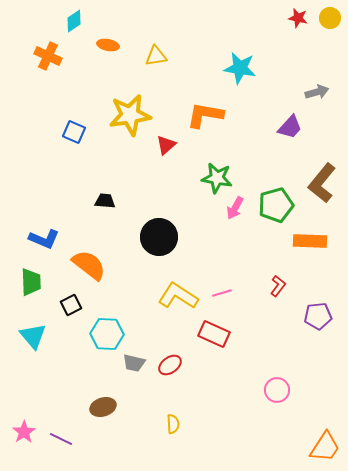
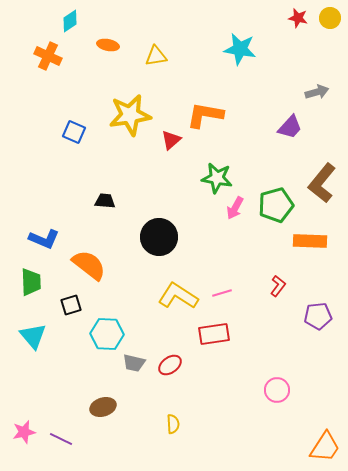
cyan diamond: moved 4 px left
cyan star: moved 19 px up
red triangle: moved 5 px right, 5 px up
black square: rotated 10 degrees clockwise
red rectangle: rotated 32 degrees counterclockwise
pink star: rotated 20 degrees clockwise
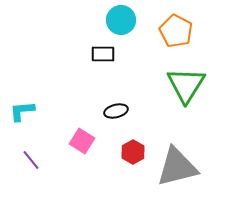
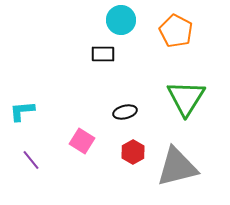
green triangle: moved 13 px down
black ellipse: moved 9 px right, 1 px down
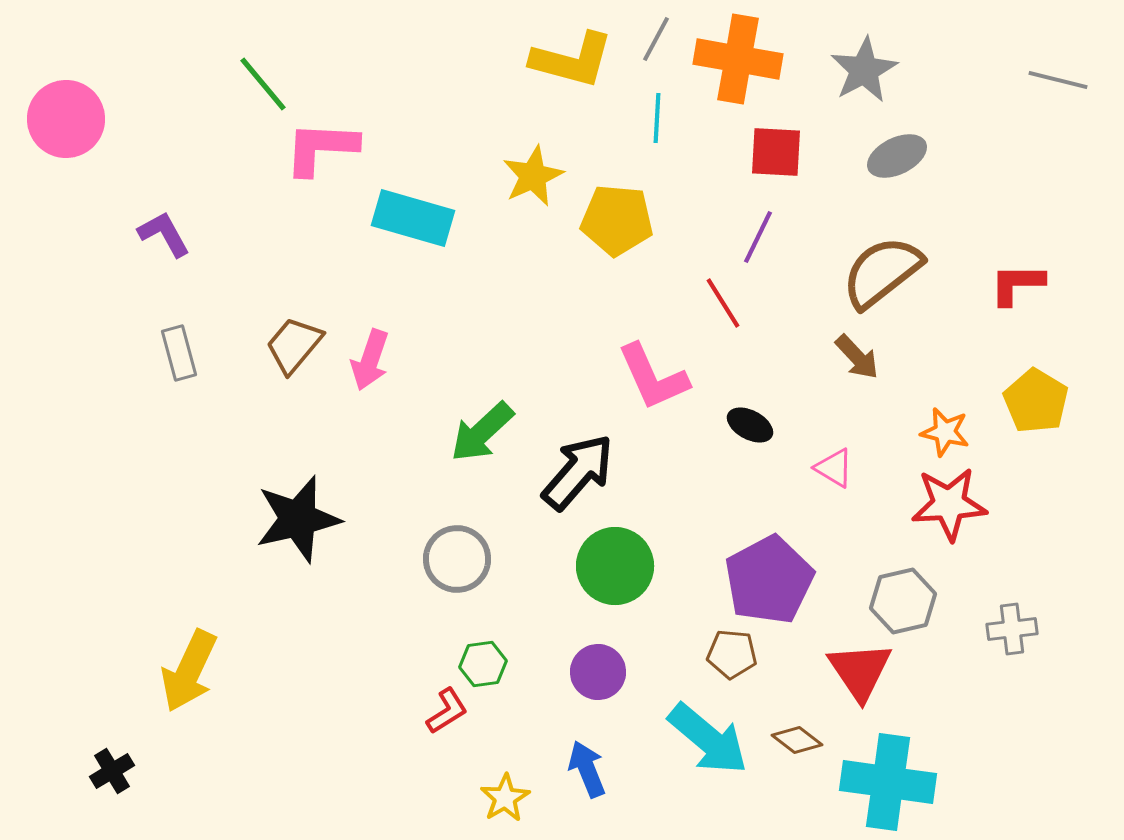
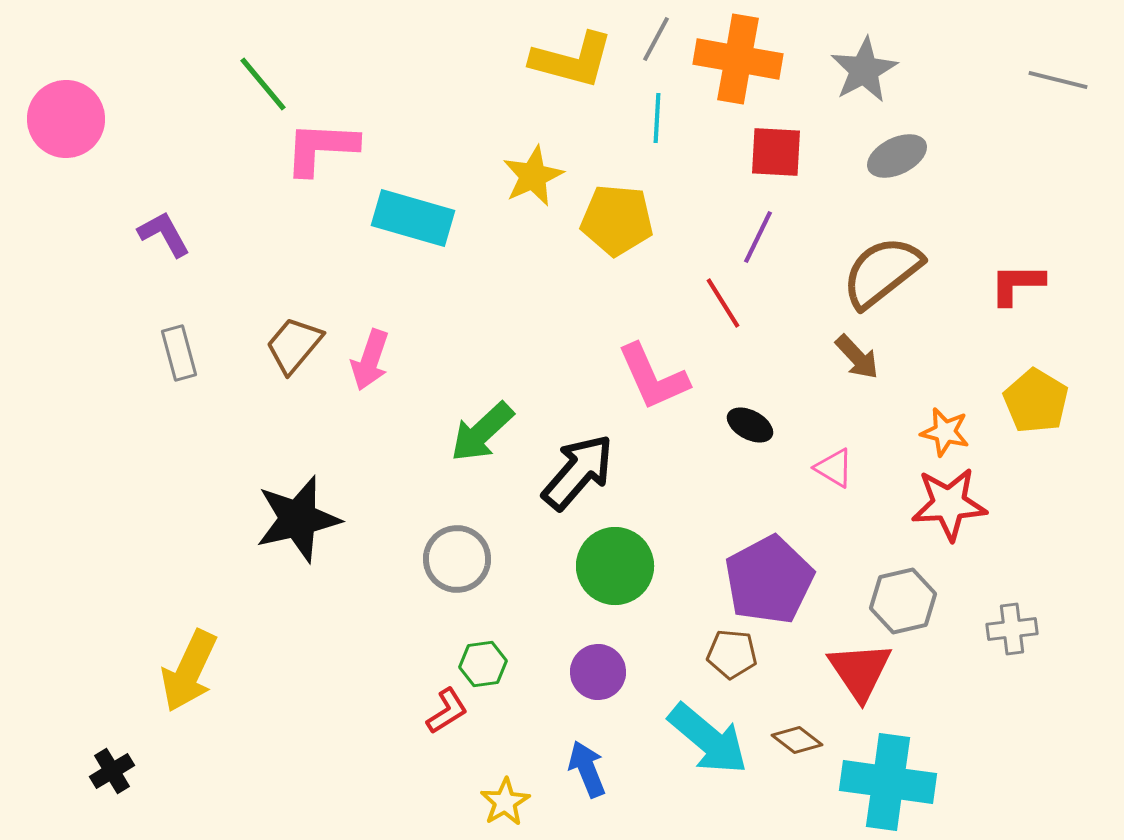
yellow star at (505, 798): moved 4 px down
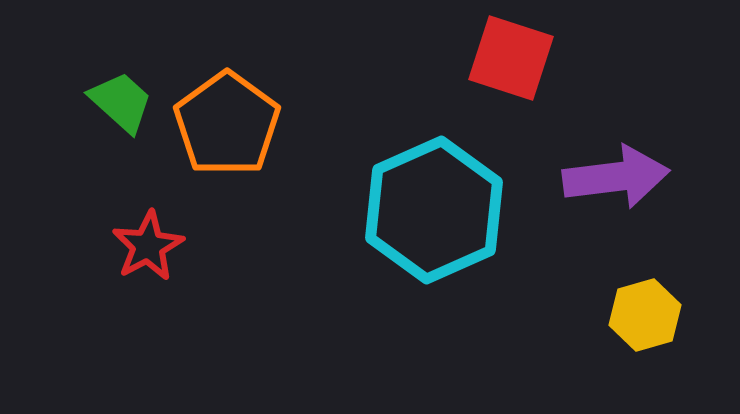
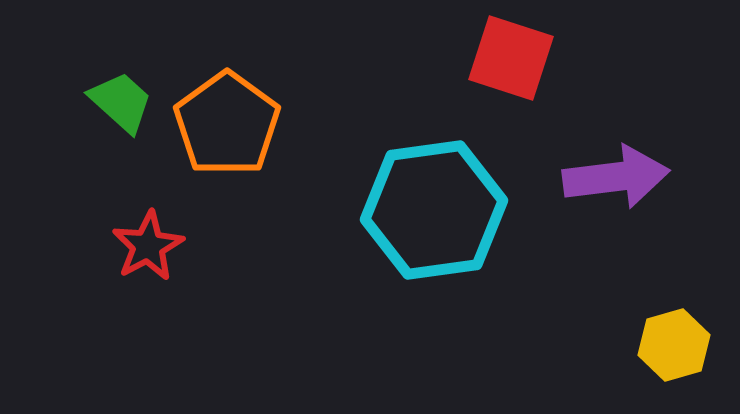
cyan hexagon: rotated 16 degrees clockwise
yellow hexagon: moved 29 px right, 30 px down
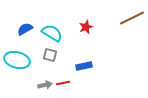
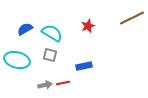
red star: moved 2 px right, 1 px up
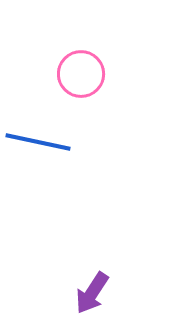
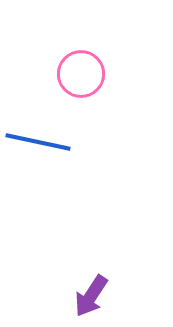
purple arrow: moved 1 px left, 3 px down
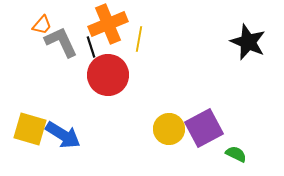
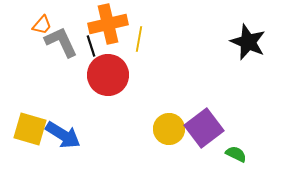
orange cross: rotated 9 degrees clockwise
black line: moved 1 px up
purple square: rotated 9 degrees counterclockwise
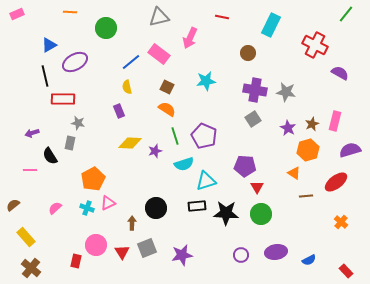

- _What is expected_: Copy all of the data word for word, and keep the pictures out of it.

- _Answer space_:
cyan diamond: moved 4 px left
cyan star: moved 19 px up
red triangle: moved 5 px right, 5 px up
black square: rotated 10 degrees clockwise
red rectangle: rotated 32 degrees counterclockwise
pink star: rotated 20 degrees clockwise
green triangle: moved 13 px down
black ellipse: moved 9 px right, 1 px down
yellow star at (505, 798): moved 4 px down
cyan hexagon: rotated 16 degrees clockwise
yellow hexagon: moved 29 px right, 30 px down
red star: moved 2 px right, 1 px up
purple arrow: moved 1 px left, 3 px down
orange cross: rotated 9 degrees clockwise
black line: moved 1 px up
purple square: rotated 9 degrees counterclockwise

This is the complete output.